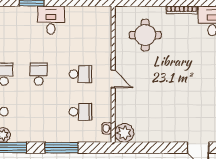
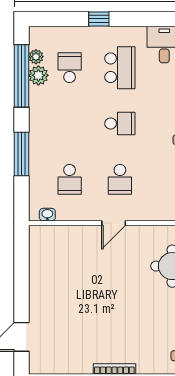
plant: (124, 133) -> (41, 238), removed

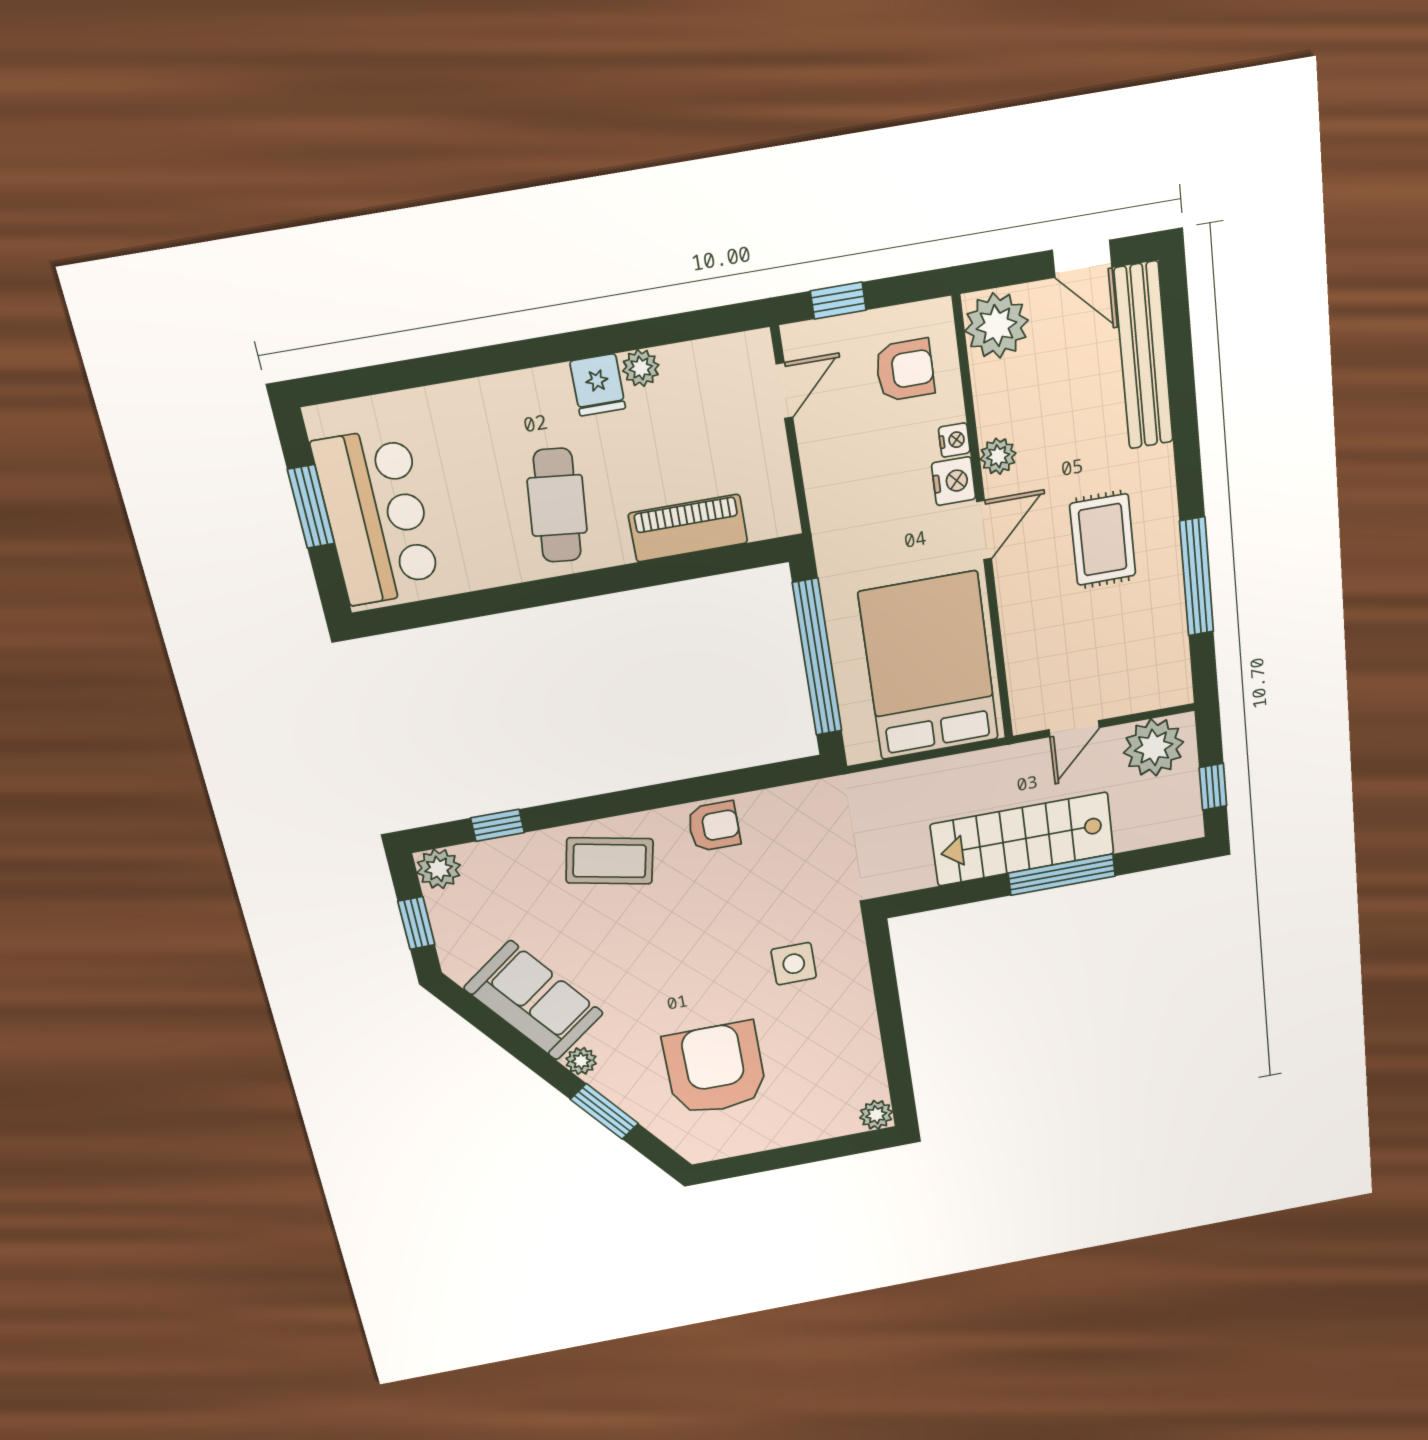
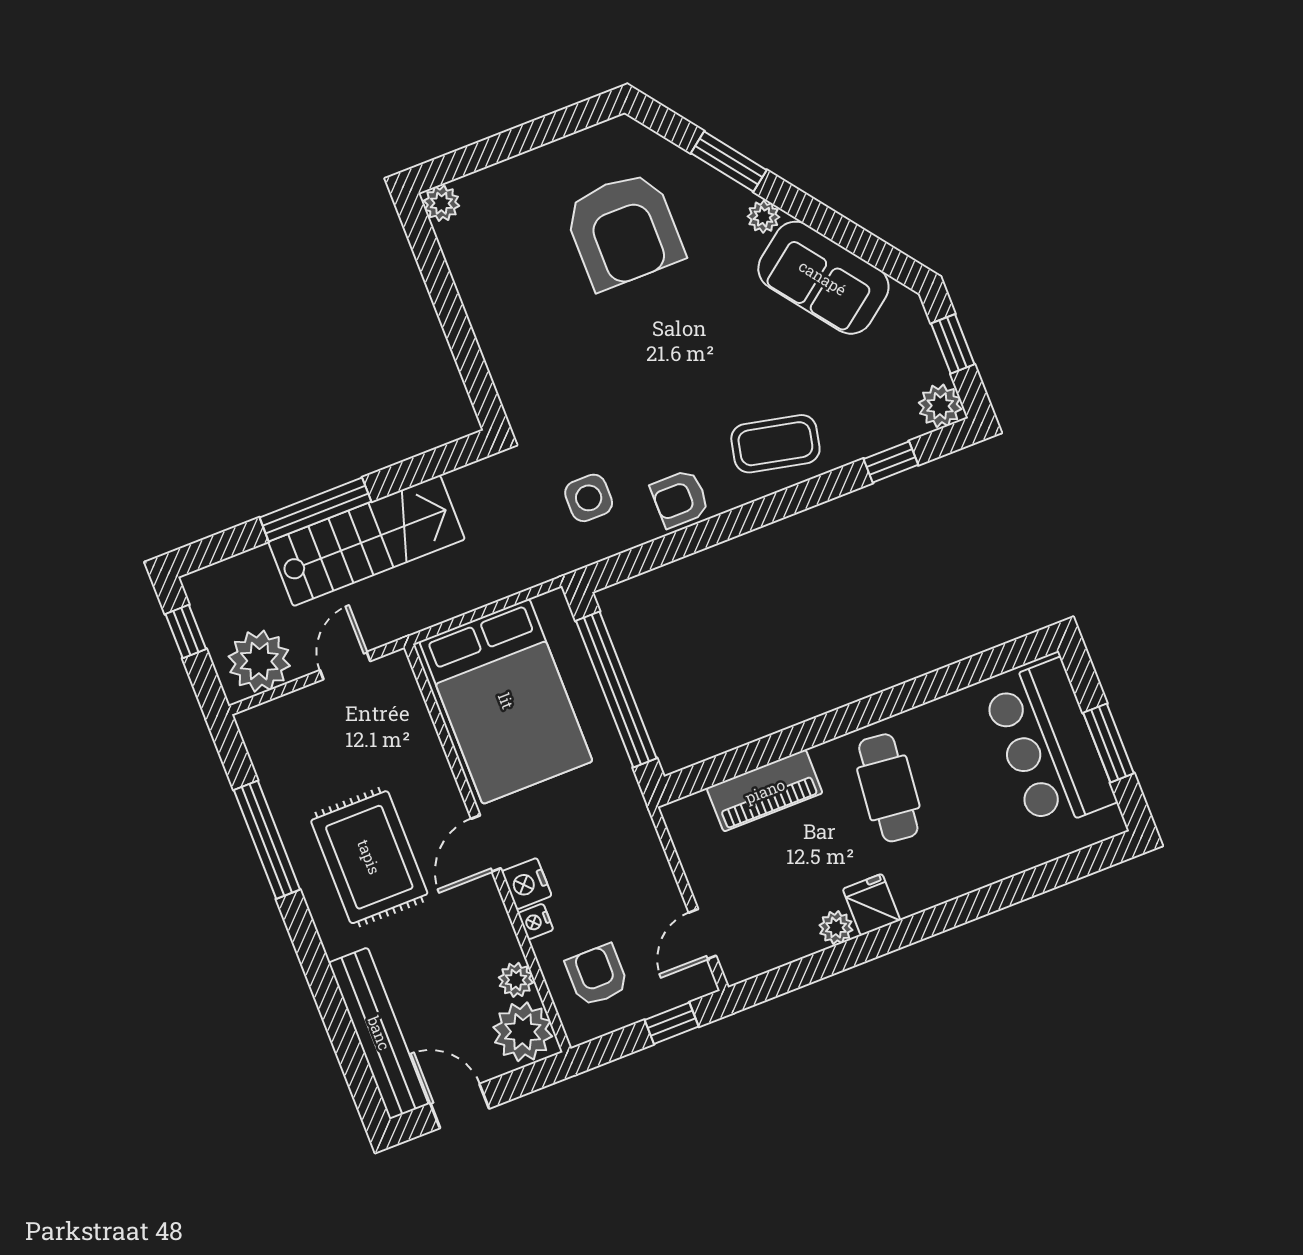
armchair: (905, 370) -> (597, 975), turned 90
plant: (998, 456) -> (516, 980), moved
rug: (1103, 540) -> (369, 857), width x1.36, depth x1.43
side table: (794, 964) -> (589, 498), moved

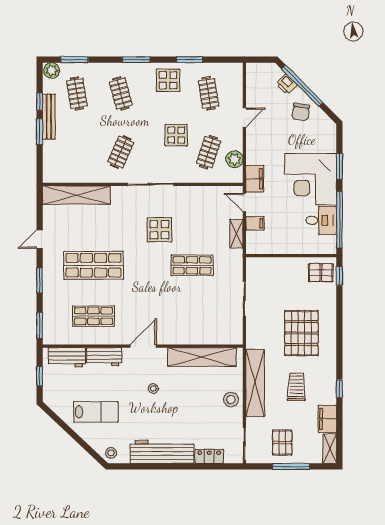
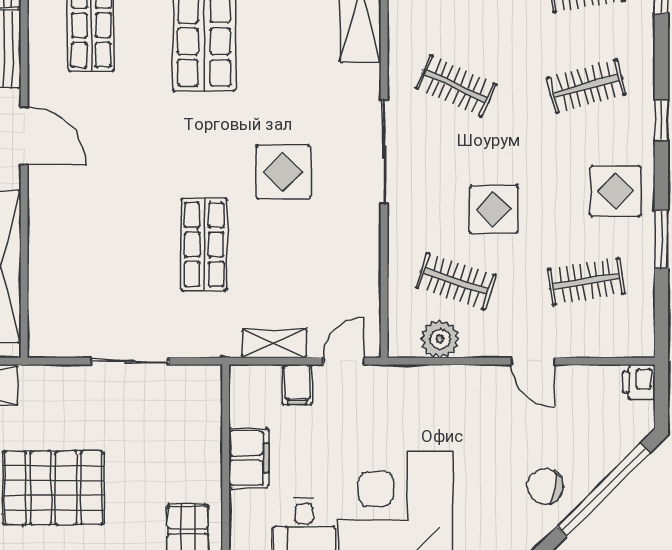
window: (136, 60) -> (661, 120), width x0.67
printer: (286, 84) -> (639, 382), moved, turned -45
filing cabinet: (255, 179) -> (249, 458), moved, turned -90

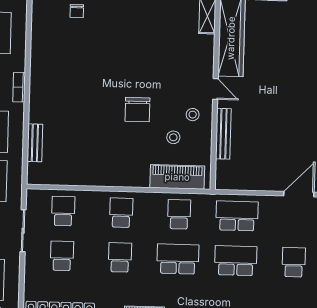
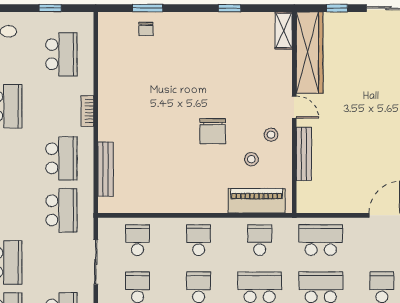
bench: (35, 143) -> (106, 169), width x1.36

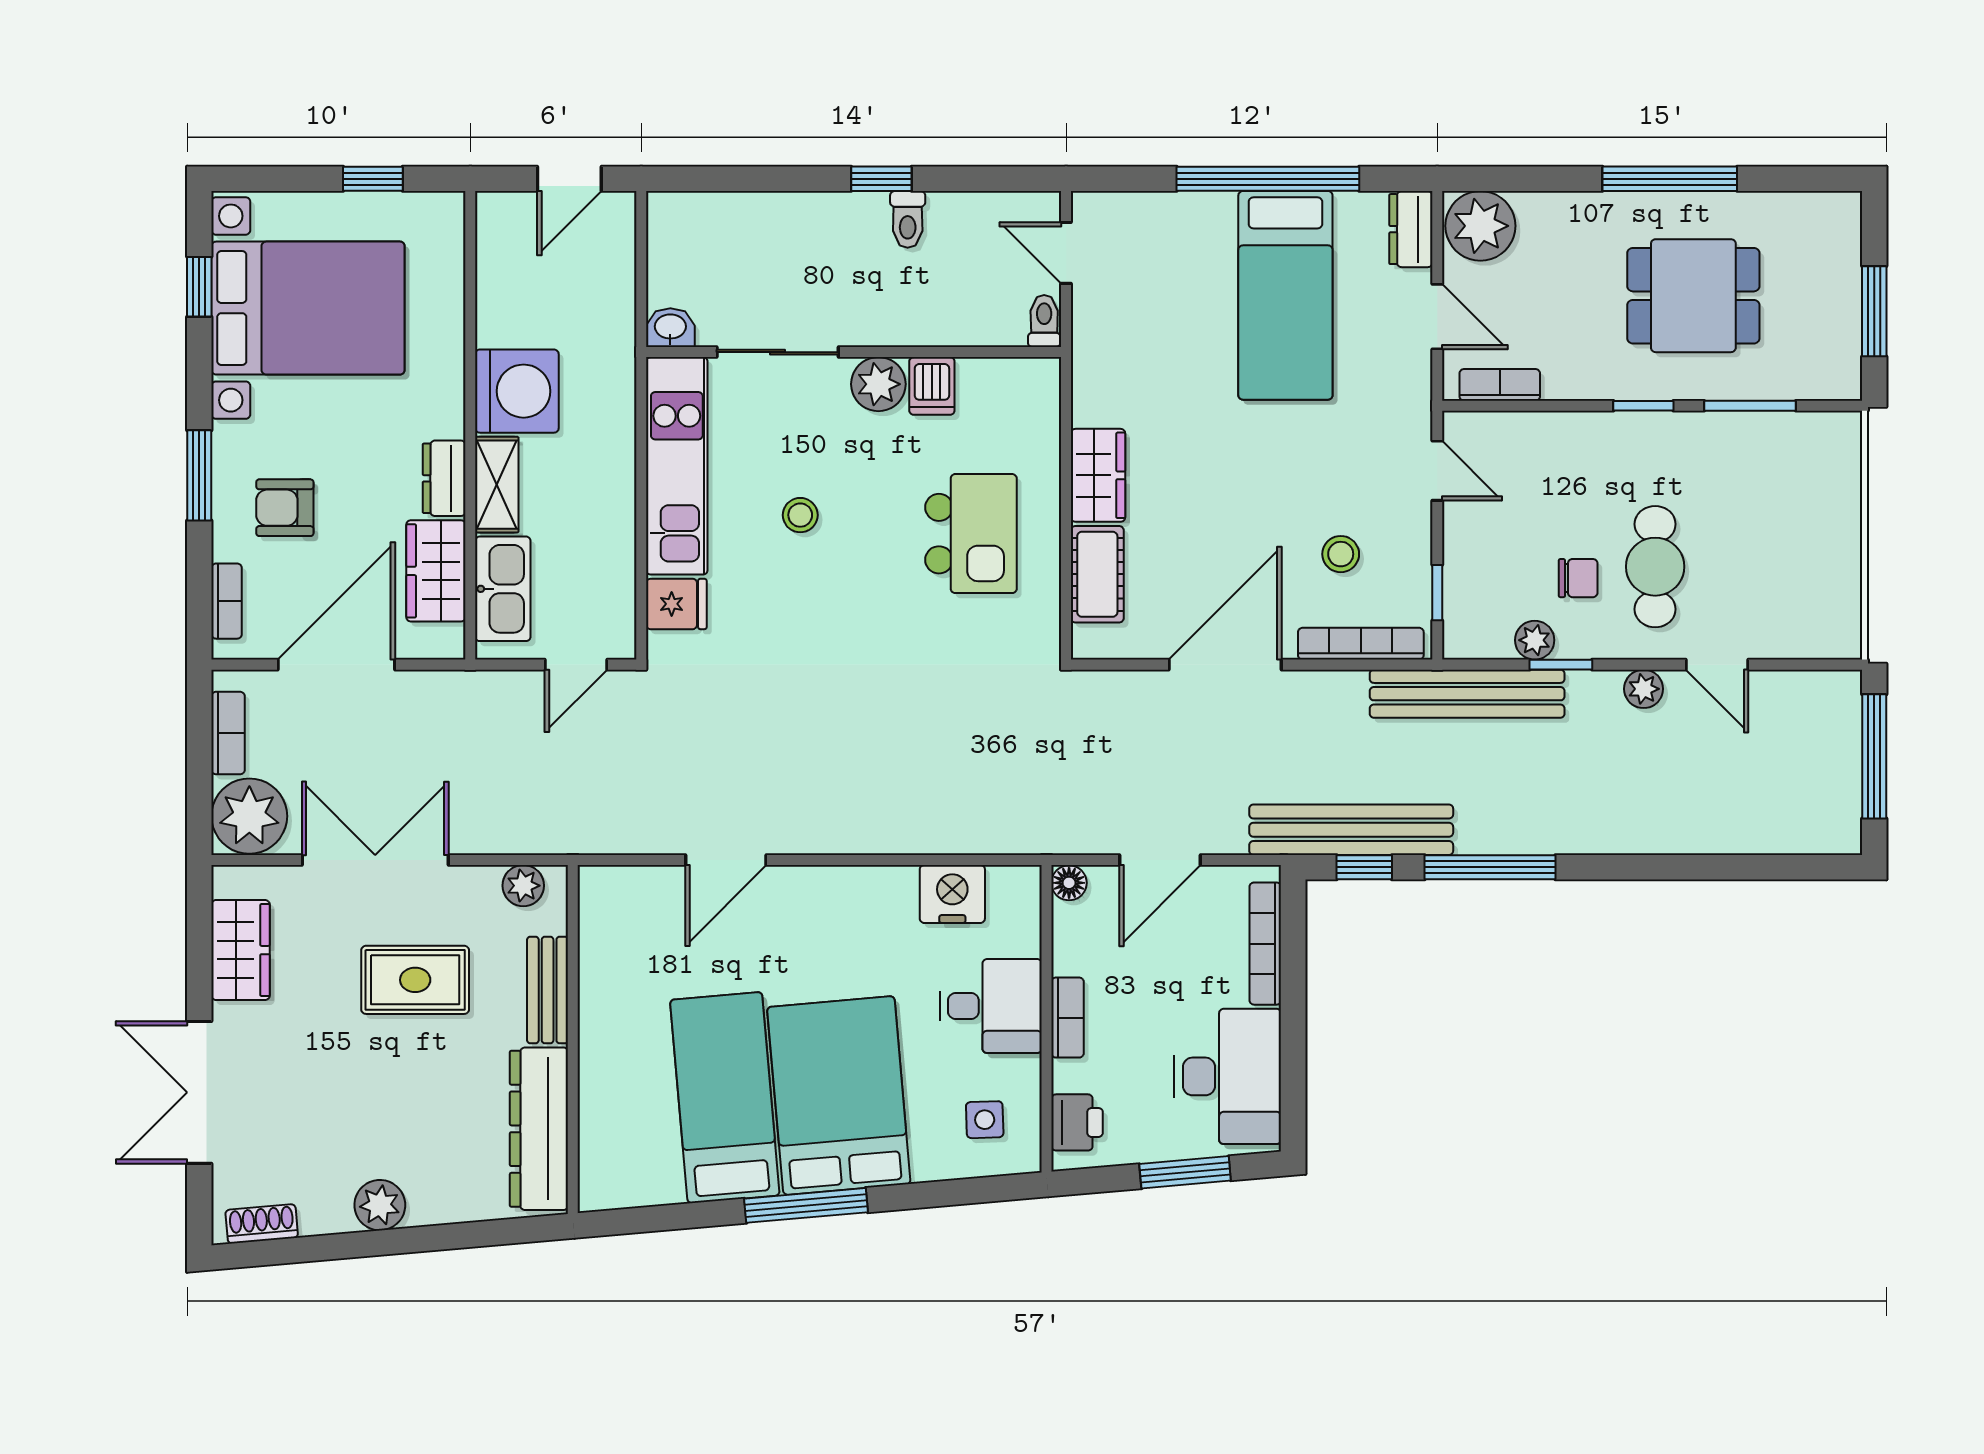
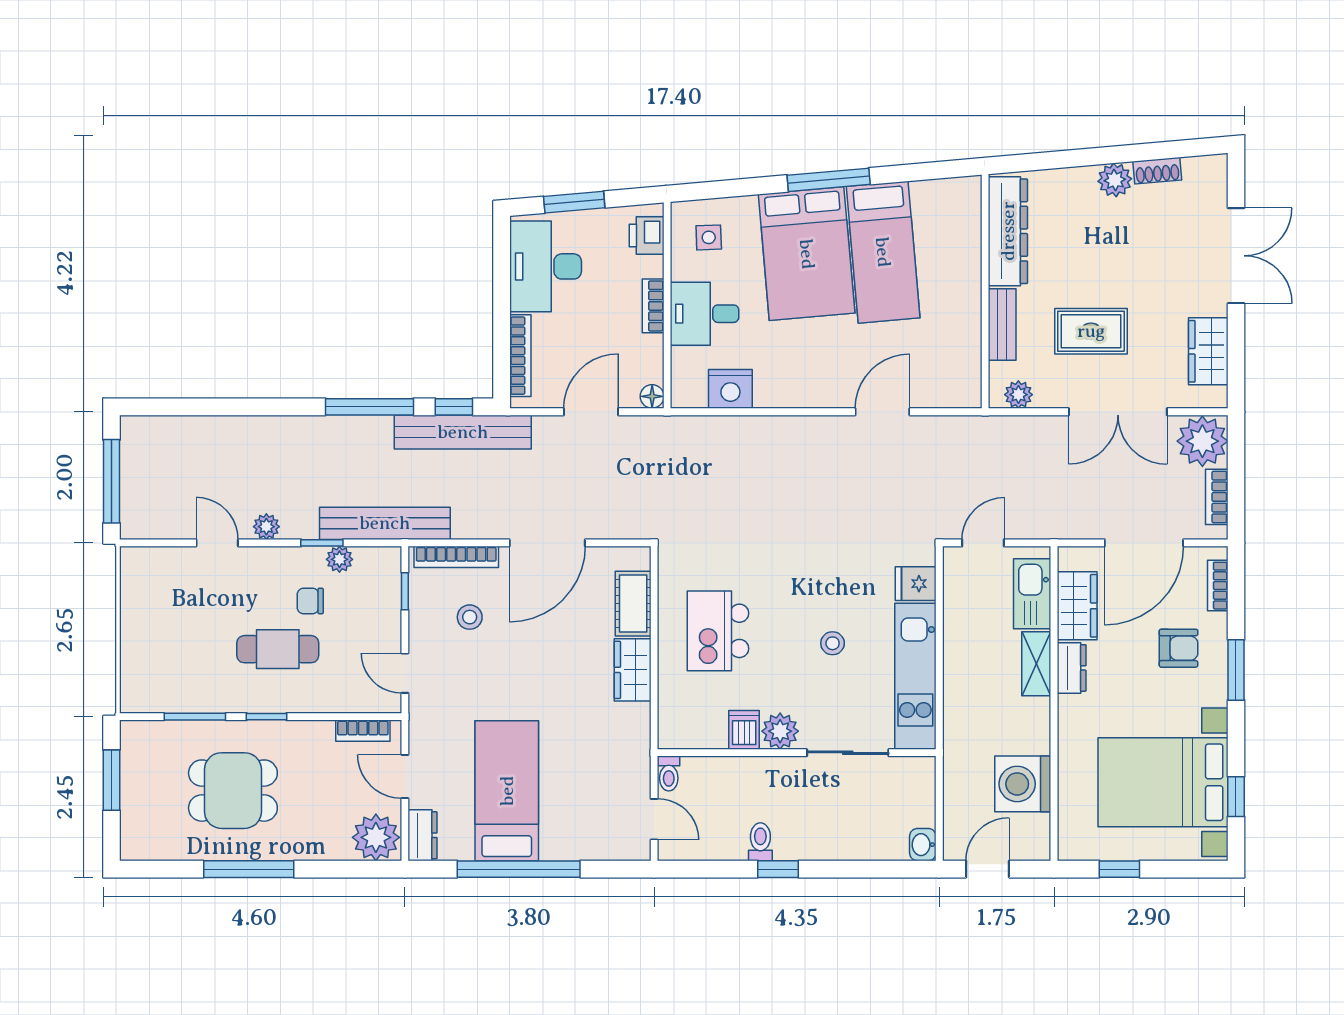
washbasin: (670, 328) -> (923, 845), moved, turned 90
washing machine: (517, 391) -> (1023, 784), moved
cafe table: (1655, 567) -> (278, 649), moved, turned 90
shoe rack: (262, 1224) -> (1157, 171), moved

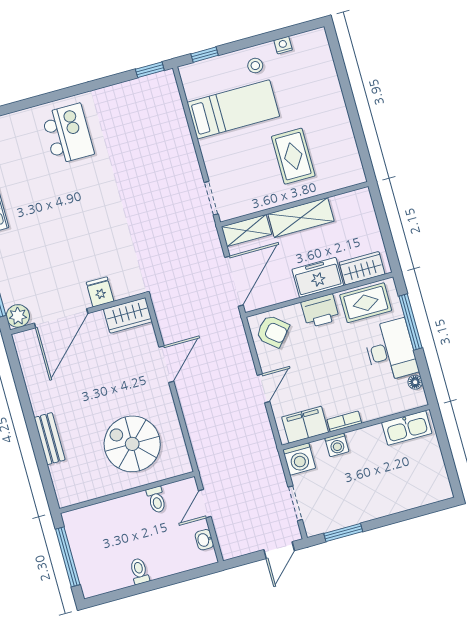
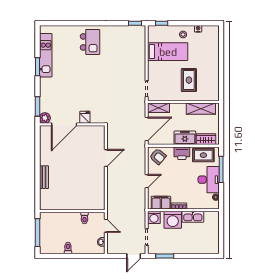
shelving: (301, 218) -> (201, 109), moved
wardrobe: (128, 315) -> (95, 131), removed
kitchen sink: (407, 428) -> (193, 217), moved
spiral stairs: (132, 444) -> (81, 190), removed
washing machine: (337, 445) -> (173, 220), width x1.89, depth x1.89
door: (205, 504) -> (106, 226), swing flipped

--- --- ---

● What you will do: Among the records above, find each line holding "depth" and list it.

● Written response:
rug: (1103, 540) -> (369, 857), width x1.36, depth x1.43
washing machine: (337, 445) -> (173, 220), width x1.89, depth x1.89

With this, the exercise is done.